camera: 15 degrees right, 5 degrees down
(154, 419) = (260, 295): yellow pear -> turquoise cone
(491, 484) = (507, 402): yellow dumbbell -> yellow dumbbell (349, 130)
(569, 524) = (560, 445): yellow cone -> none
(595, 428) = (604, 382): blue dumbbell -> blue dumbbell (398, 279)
______________________________
What you will do:
Each line of the entries above that has the word "cone" is to be copied.

Problem solution:
(154, 419) = (260, 295): yellow pear -> turquoise cone
(569, 524) = (560, 445): yellow cone -> none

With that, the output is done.